TASK ITEM - Each line of the listing below that includes "plate" must be copied.

SUPPLIED DATA -
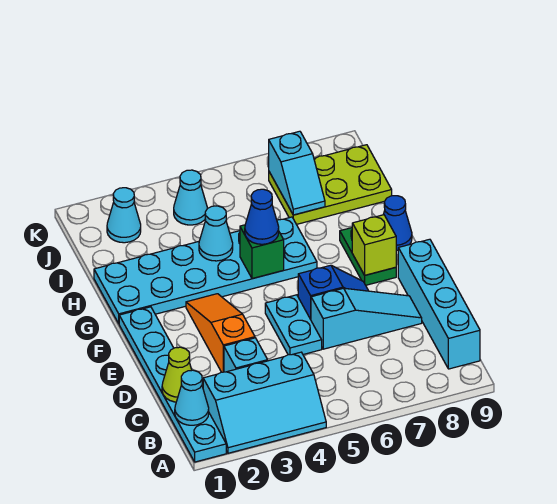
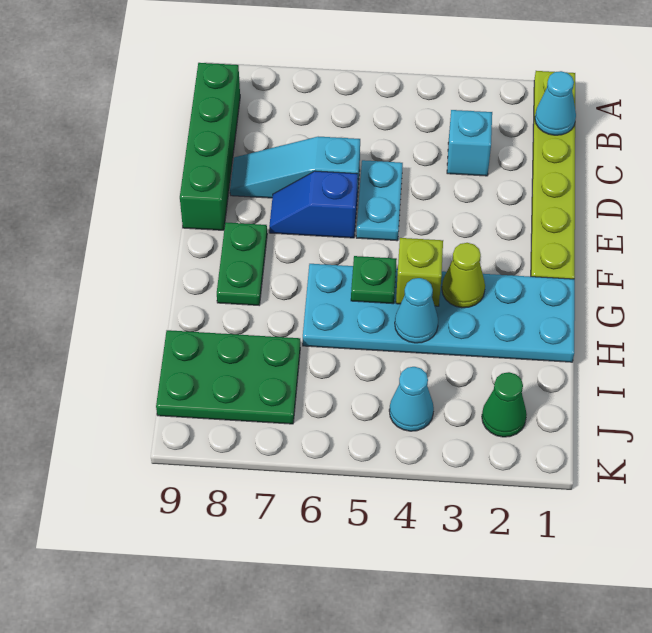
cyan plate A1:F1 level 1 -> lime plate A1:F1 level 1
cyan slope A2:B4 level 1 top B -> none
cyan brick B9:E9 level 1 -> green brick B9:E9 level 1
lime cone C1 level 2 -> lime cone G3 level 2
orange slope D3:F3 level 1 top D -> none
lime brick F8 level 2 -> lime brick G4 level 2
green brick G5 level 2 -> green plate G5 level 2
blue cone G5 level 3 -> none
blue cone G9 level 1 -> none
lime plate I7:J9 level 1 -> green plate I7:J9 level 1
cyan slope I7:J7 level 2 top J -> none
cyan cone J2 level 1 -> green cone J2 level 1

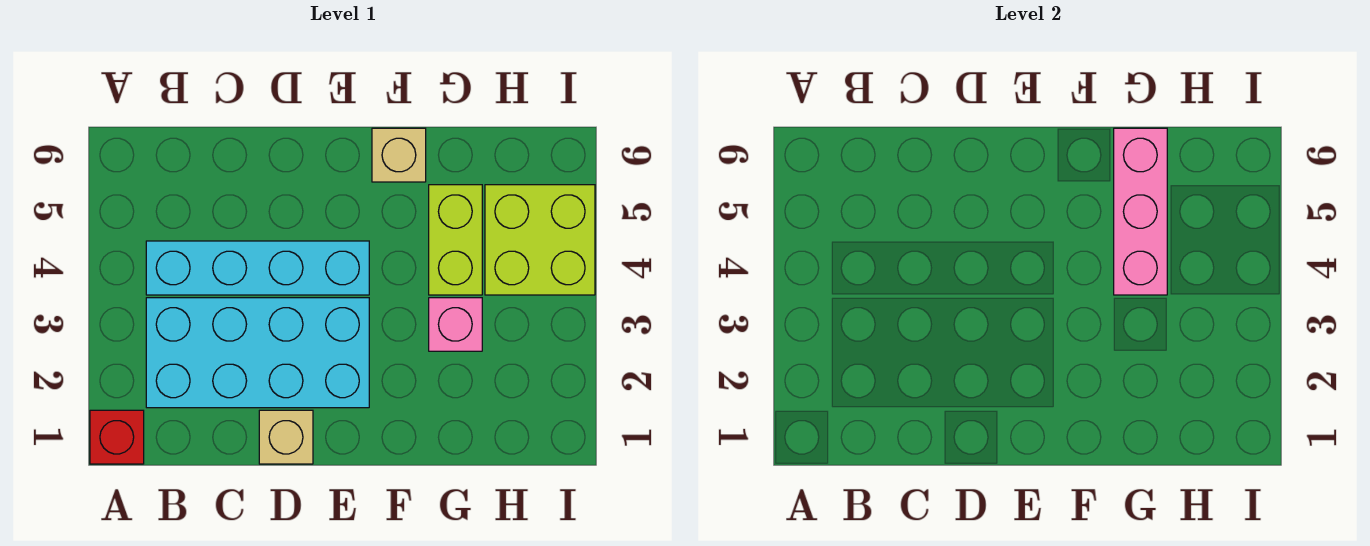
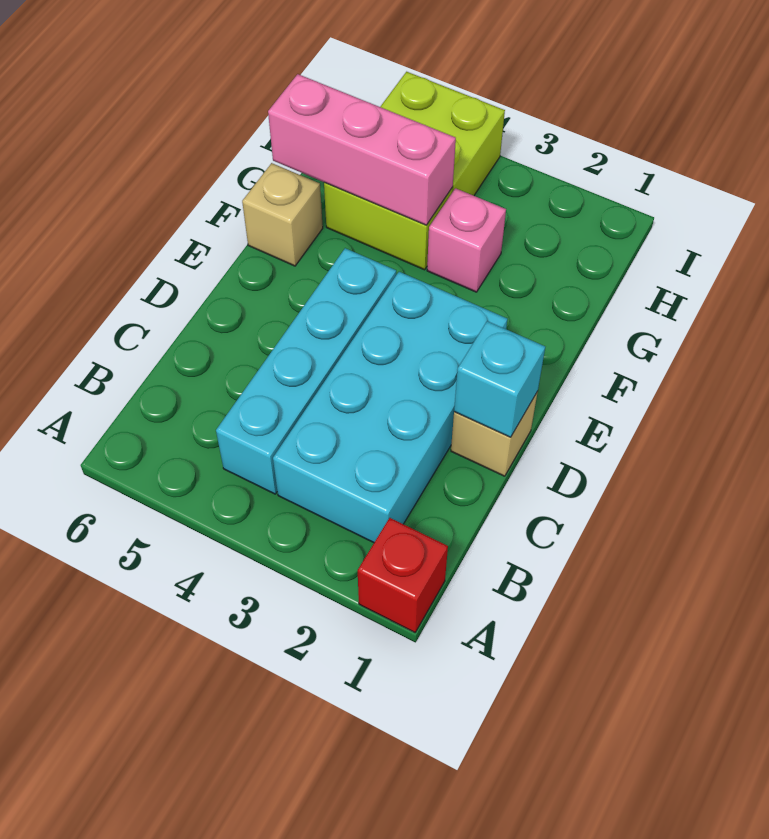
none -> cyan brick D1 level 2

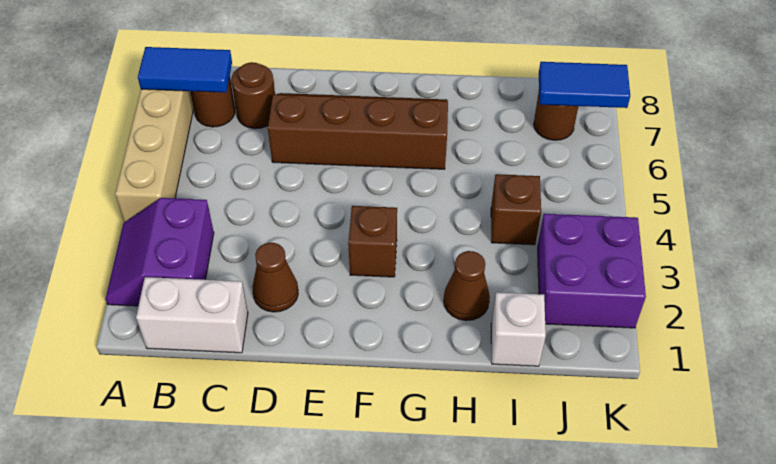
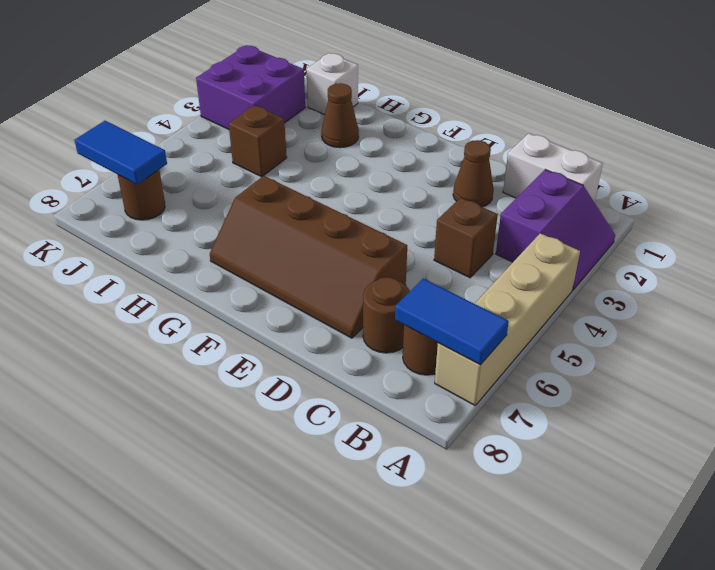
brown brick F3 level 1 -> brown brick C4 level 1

COMPLETED EXERCISE -
cyan plate A1:F1 level 1 -> lime plate A1:F1 level 1
green brick G5 level 2 -> green plate G5 level 2
lime plate I7:J9 level 1 -> green plate I7:J9 level 1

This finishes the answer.